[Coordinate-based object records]
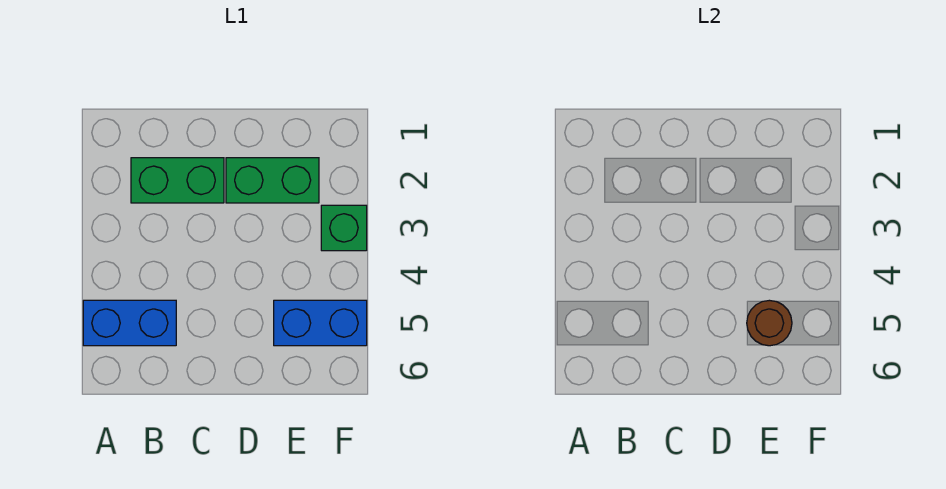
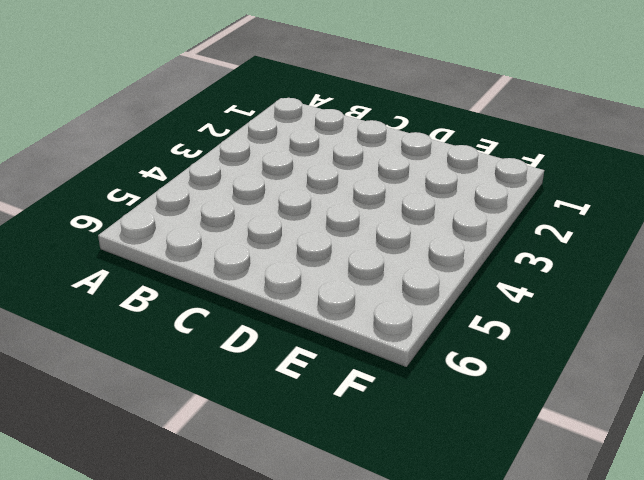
none -> blue brick A5:B5 level 1
none -> green brick B2:C2 level 1

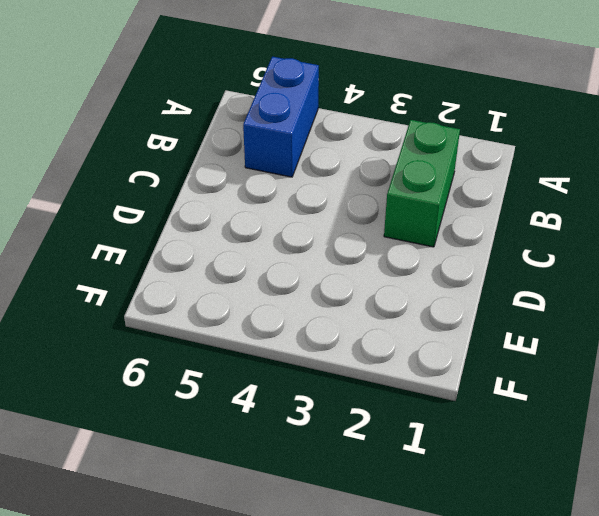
none -> green brick D2:E2 level 1
none -> blue brick E5:F5 level 1

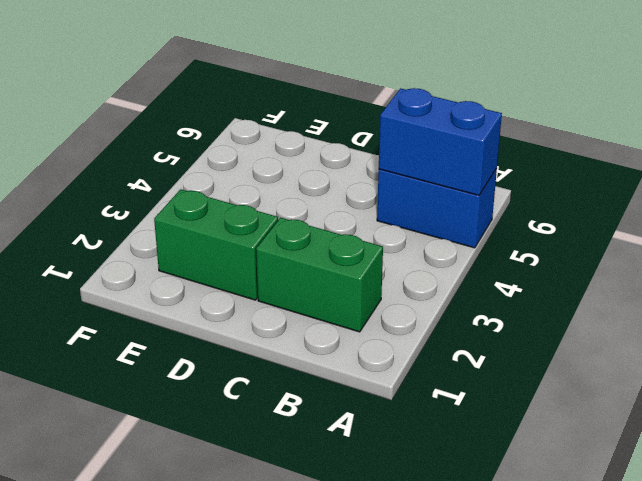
blue brick A5:B5 level 2 -> blue brick E5:F5 level 1
none -> green brick F3 level 1
none -> brown round brick E5 level 2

PROBLEM DETAILS. Whenever a line of the data holds the string "none", pick that line out.

ANSWER TO THIS PROBLEM.
none -> blue brick A5:B5 level 1
none -> green brick B2:C2 level 1
none -> green brick D2:E2 level 1
none -> blue brick E5:F5 level 1
none -> green brick F3 level 1
none -> brown round brick E5 level 2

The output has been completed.